**TASK DIRECTIONS**: Please copy the records below word for word, leaving out the pictures.
▬▬▬
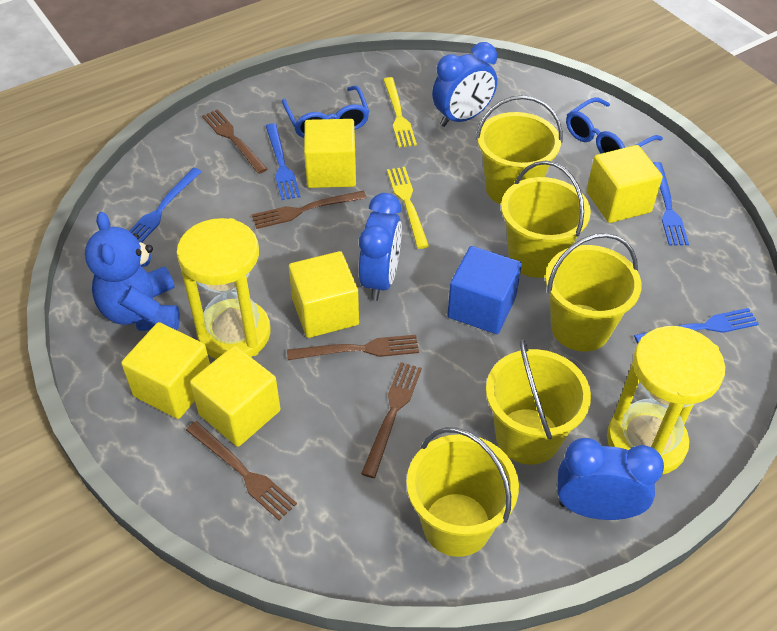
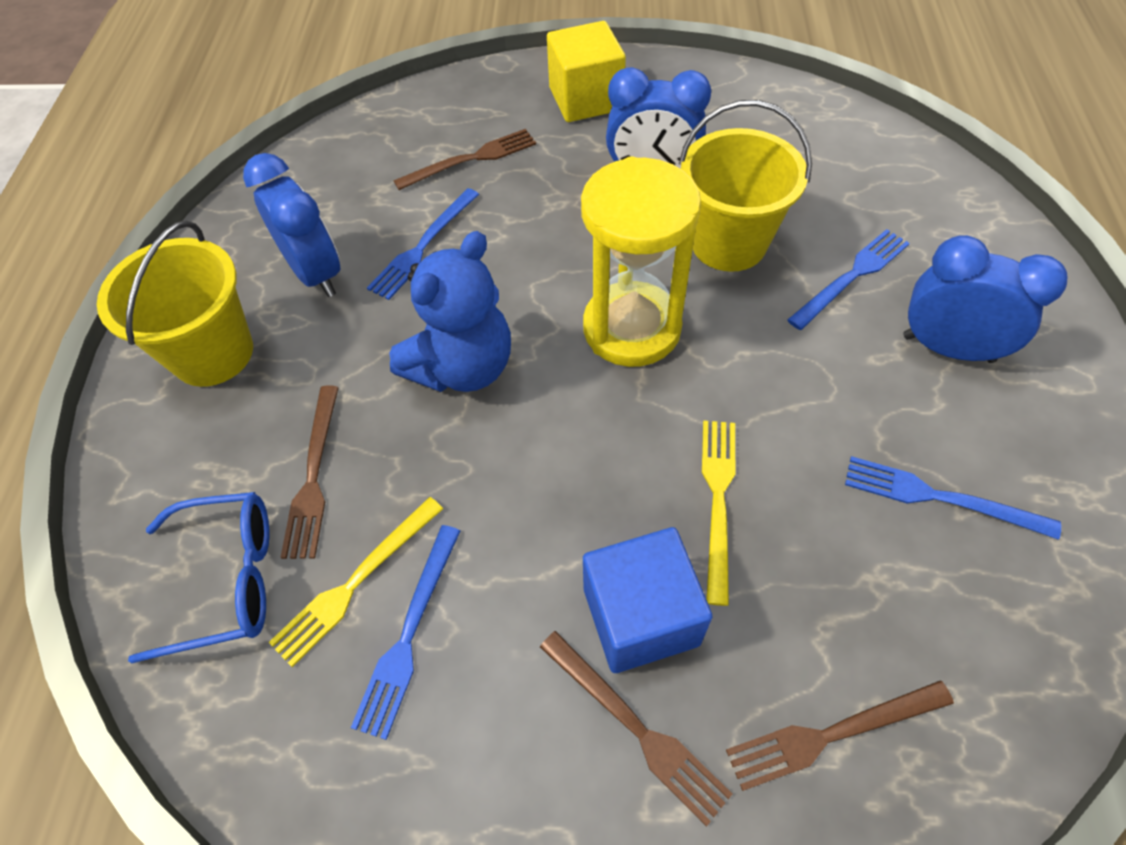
blue glasses: 2 -> 1
brown fork: 5 -> 4
yellow bucket: 5 -> 2
yellow cube: 5 -> 1
yellow hourglass: 2 -> 1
▬▬▬
**WRITTEN SOLUTION**:
blue glasses: 2 -> 1
brown fork: 5 -> 4
yellow bucket: 5 -> 2
yellow cube: 5 -> 1
yellow hourglass: 2 -> 1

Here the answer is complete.